**What is being asked**
When you reproduce these records, keep every word exactly and drop the images.

Extracted entries below:

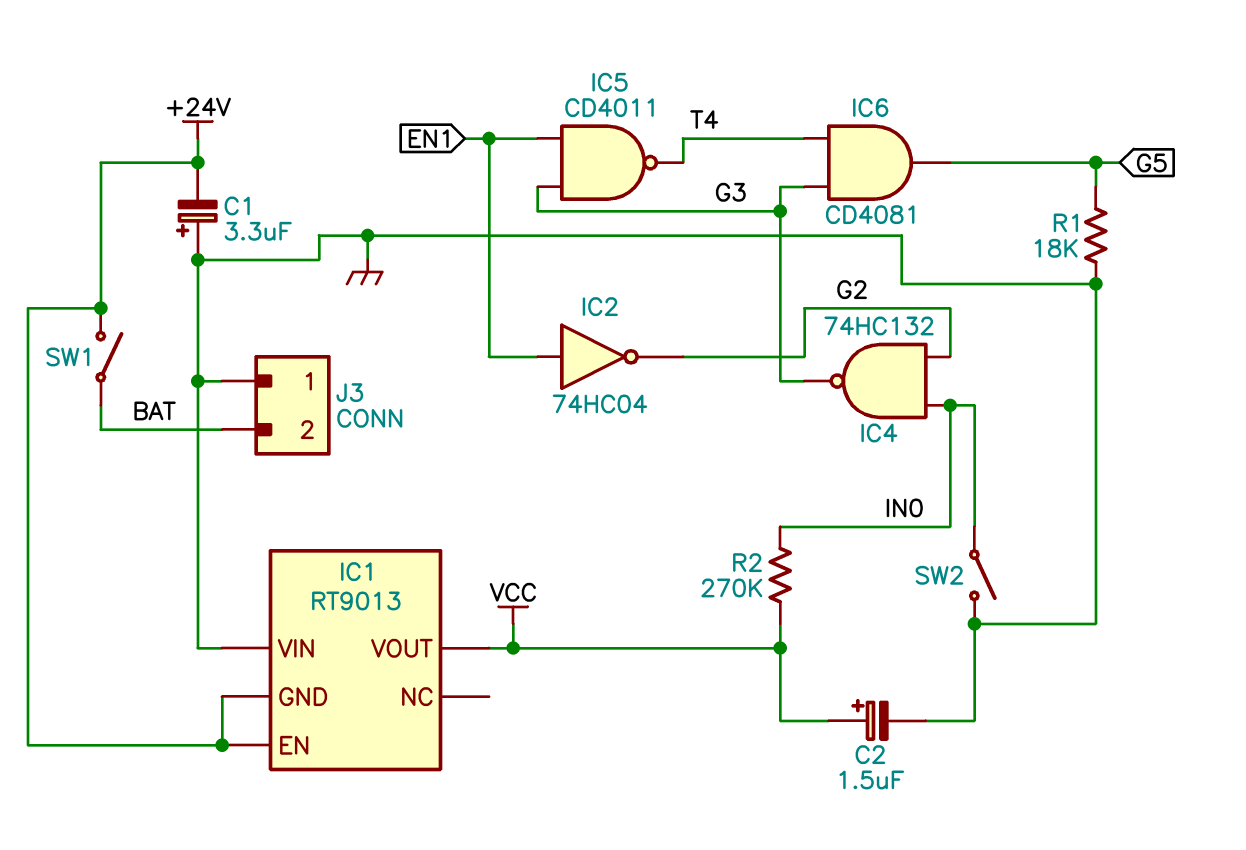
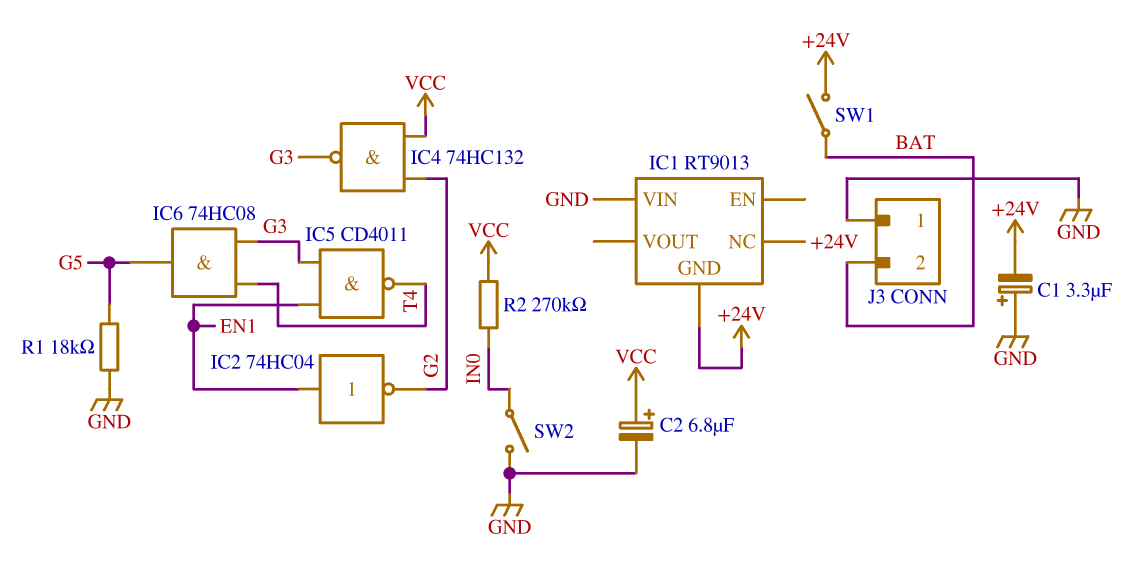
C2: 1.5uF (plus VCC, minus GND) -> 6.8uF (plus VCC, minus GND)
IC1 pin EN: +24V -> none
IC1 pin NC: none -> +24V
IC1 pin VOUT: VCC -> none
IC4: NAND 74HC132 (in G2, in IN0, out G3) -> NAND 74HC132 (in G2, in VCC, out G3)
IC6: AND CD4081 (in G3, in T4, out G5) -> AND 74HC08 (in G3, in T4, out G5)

End of Extracted entries.

**Your solution**
C2: 1.5uF (plus VCC, minus GND) -> 6.8uF (plus VCC, minus GND)
IC1 pin EN: +24V -> none
IC1 pin NC: none -> +24V
IC1 pin VOUT: VCC -> none
IC4: NAND 74HC132 (in G2, in IN0, out G3) -> NAND 74HC132 (in G2, in VCC, out G3)
IC6: AND CD4081 (in G3, in T4, out G5) -> AND 74HC08 (in G3, in T4, out G5)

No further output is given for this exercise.